■ **PROBLEM TO SOLVE**:
For this exercise, restate every line below word for word and drop the images.

■ **AVAILABLE DATA**:

----

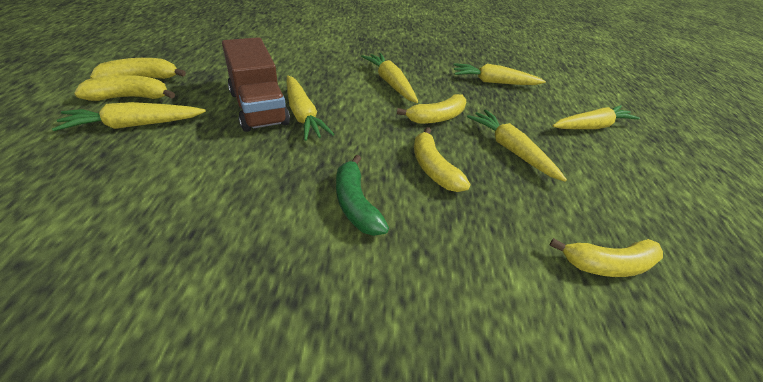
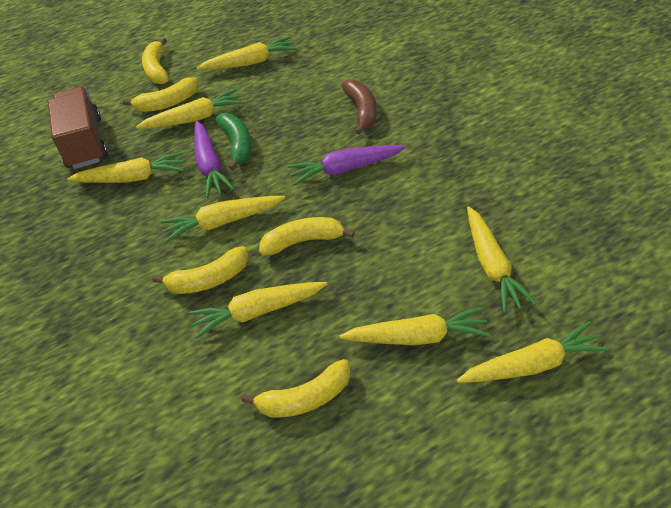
brown banana: 0 -> 1
purple carrot: 0 -> 2
yellow carrot: 6 -> 8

----

■ **RESPONSE AREA**:
brown banana: 0 -> 1
purple carrot: 0 -> 2
yellow carrot: 6 -> 8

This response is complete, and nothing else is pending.